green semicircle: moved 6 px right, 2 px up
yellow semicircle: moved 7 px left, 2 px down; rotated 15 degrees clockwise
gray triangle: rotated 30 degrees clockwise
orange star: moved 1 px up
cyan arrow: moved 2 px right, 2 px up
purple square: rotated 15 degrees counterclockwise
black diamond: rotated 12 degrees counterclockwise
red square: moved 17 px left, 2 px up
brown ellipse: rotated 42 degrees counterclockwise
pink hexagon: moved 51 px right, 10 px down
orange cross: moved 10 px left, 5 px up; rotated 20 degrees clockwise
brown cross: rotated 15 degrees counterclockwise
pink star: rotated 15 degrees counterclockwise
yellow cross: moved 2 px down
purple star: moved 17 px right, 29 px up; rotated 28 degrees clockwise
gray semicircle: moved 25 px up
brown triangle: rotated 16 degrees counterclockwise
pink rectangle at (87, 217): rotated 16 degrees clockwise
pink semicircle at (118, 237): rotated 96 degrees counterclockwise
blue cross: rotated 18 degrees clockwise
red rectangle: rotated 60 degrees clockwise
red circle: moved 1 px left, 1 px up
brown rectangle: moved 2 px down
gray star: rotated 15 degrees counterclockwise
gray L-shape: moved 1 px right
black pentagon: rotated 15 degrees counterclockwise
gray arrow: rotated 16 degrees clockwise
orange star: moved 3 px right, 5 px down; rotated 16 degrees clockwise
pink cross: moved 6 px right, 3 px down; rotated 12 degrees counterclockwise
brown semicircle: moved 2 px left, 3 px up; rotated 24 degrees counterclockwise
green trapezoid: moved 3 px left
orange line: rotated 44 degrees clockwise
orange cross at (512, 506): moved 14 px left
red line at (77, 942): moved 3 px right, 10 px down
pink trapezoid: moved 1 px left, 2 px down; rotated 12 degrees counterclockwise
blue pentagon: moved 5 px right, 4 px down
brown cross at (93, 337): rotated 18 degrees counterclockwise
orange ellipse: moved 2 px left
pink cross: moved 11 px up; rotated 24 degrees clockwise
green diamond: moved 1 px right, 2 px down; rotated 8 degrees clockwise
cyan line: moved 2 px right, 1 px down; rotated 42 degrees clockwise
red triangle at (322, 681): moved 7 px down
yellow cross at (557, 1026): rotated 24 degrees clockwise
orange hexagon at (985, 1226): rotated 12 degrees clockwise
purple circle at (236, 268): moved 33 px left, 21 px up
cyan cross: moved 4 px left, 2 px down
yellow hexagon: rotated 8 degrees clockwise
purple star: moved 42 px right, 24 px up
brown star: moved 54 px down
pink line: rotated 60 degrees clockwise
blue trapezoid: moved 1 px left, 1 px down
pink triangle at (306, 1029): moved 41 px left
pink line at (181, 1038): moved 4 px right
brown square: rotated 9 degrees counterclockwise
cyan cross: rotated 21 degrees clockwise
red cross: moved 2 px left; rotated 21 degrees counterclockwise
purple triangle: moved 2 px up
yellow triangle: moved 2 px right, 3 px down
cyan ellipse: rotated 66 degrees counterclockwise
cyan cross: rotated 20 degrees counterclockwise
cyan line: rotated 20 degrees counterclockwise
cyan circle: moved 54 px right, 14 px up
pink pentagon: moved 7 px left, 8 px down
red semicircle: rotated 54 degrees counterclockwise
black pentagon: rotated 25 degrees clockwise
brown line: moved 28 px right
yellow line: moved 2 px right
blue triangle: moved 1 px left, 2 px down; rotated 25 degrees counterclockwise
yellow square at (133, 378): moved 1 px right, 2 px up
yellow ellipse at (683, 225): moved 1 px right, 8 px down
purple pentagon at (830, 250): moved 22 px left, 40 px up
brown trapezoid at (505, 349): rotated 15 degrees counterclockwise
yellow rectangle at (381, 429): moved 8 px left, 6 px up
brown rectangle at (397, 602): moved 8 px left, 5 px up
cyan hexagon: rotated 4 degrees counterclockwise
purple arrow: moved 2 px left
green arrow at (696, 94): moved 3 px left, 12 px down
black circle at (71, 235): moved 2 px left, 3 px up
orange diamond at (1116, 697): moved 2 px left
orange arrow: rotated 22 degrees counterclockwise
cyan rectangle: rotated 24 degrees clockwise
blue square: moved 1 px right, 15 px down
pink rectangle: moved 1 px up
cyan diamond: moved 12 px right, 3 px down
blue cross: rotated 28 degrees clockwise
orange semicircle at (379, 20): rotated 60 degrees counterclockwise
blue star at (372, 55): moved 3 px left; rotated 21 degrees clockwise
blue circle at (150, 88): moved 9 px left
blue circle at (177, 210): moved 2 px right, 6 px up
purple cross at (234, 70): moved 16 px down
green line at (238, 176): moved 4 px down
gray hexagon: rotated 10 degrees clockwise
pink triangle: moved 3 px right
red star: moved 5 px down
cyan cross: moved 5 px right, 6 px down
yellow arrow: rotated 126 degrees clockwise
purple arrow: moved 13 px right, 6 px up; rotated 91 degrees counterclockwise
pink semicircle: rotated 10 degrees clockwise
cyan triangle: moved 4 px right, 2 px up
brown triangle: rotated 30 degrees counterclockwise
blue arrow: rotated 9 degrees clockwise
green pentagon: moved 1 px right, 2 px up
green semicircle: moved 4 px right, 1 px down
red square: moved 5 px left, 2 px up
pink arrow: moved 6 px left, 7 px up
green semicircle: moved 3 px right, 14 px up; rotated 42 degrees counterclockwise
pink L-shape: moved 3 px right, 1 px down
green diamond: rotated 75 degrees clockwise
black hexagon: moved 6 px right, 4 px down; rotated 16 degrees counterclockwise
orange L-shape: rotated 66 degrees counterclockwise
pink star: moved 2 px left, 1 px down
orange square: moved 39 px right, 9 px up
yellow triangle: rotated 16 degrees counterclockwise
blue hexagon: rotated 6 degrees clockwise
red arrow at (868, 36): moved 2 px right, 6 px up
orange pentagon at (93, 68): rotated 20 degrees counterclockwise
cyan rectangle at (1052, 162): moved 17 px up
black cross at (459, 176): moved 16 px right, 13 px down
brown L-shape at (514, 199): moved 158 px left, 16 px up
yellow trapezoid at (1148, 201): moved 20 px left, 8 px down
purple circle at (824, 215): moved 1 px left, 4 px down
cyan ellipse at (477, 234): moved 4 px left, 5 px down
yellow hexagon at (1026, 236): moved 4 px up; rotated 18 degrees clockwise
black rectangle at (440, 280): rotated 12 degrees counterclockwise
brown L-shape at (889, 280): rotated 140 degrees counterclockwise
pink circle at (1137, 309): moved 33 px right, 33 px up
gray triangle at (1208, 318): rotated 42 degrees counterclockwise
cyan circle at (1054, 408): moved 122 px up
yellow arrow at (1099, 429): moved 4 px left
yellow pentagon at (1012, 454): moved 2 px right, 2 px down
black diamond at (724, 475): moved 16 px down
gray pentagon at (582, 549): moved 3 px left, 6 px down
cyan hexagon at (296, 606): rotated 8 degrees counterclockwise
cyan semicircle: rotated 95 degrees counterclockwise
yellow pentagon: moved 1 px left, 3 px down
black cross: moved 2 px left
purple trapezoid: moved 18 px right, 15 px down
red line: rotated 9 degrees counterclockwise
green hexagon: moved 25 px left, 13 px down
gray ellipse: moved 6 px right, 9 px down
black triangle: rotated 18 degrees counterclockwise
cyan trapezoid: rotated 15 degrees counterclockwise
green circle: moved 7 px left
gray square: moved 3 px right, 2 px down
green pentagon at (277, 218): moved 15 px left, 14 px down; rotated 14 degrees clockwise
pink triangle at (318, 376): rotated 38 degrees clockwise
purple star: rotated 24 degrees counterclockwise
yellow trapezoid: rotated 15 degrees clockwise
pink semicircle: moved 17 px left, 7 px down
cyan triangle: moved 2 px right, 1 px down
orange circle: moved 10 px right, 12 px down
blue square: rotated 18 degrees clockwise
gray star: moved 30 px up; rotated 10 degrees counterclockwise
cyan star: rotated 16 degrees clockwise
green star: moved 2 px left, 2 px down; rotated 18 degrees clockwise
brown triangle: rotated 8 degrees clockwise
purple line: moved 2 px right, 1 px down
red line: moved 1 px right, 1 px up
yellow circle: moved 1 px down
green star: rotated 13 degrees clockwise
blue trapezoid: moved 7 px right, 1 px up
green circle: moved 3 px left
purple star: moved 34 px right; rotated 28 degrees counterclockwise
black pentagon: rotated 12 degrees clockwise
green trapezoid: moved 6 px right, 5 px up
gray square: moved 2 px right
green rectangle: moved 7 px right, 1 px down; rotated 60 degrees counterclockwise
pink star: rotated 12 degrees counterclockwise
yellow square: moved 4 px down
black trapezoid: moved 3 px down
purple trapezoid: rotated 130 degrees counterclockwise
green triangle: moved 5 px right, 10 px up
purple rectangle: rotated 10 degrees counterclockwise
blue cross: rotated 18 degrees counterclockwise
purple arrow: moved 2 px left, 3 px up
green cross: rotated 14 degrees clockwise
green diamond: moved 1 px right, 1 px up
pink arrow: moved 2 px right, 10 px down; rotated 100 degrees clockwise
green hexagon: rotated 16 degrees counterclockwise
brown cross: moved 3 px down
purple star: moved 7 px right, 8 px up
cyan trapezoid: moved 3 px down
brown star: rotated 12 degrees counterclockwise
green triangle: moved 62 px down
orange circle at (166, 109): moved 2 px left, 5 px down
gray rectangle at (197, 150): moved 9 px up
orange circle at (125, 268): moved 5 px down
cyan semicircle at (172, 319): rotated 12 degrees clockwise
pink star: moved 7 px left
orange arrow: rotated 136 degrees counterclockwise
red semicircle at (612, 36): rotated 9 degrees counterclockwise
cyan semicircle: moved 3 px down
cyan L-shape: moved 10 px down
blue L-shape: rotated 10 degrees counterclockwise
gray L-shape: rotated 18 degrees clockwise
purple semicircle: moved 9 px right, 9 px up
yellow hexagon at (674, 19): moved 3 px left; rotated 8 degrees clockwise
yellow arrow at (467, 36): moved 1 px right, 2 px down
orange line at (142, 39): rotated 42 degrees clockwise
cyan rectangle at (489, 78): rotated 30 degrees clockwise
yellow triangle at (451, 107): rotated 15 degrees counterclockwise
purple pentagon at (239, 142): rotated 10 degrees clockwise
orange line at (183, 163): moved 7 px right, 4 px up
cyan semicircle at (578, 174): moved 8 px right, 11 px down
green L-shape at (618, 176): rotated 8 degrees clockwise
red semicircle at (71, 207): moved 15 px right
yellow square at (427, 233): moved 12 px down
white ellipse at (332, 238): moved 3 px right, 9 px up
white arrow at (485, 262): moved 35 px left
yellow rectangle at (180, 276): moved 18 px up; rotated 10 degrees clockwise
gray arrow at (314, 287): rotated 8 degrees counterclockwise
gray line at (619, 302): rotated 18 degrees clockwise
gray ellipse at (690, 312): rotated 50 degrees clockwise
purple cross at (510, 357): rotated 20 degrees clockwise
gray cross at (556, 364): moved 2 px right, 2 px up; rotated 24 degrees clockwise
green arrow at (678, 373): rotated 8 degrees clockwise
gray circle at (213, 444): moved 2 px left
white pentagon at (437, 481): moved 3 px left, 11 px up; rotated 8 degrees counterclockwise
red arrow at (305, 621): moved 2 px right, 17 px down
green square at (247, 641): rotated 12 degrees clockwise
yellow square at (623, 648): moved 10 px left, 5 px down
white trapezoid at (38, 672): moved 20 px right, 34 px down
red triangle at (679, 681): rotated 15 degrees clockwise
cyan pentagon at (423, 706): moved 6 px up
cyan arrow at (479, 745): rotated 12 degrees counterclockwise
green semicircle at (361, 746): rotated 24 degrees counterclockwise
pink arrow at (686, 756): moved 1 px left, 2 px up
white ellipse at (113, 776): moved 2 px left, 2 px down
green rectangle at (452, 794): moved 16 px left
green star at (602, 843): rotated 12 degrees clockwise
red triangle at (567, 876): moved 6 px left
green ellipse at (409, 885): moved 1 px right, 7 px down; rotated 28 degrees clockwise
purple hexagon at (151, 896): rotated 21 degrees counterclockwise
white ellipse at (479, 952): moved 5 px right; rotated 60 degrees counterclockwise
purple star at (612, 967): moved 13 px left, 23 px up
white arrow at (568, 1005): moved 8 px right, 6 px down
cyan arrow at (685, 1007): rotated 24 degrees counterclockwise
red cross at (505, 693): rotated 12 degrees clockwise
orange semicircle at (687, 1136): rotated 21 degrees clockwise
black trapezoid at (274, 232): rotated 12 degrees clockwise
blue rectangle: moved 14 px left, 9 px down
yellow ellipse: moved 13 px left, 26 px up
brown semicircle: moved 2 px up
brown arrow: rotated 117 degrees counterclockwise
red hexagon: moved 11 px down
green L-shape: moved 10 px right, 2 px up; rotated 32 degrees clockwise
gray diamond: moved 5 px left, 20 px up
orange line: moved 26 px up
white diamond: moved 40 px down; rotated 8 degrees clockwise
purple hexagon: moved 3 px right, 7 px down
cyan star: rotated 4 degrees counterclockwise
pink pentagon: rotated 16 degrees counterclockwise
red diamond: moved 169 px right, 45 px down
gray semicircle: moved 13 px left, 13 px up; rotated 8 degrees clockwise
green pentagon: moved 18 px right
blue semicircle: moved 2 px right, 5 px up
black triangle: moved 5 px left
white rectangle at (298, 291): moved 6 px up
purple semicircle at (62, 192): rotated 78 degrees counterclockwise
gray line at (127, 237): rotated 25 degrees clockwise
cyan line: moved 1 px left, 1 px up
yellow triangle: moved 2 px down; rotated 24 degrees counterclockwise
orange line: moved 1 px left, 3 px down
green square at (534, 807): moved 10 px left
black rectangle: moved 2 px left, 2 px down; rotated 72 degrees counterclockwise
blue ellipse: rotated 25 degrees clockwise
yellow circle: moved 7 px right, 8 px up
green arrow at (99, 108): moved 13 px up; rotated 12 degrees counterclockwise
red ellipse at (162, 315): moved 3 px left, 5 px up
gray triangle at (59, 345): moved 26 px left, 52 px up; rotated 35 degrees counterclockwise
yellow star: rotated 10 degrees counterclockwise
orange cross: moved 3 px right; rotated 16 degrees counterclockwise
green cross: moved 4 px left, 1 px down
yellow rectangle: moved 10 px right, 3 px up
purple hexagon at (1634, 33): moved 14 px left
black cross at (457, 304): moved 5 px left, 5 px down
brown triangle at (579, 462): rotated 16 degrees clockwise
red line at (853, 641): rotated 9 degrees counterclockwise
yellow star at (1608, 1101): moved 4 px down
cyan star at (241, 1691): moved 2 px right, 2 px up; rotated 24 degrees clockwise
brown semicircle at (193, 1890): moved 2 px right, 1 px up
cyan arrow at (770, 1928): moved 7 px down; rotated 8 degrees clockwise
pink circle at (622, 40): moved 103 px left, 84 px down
........
* What you are asked to do: The answer must be exactly the lines from the one containing "brown triangle at" through the final line of the data, both ends included, and nothing else.

* Answer to this task:
brown triangle at (579, 462): rotated 16 degrees clockwise
red line at (853, 641): rotated 9 degrees counterclockwise
yellow star at (1608, 1101): moved 4 px down
cyan star at (241, 1691): moved 2 px right, 2 px up; rotated 24 degrees clockwise
brown semicircle at (193, 1890): moved 2 px right, 1 px up
cyan arrow at (770, 1928): moved 7 px down; rotated 8 degrees clockwise
pink circle at (622, 40): moved 103 px left, 84 px down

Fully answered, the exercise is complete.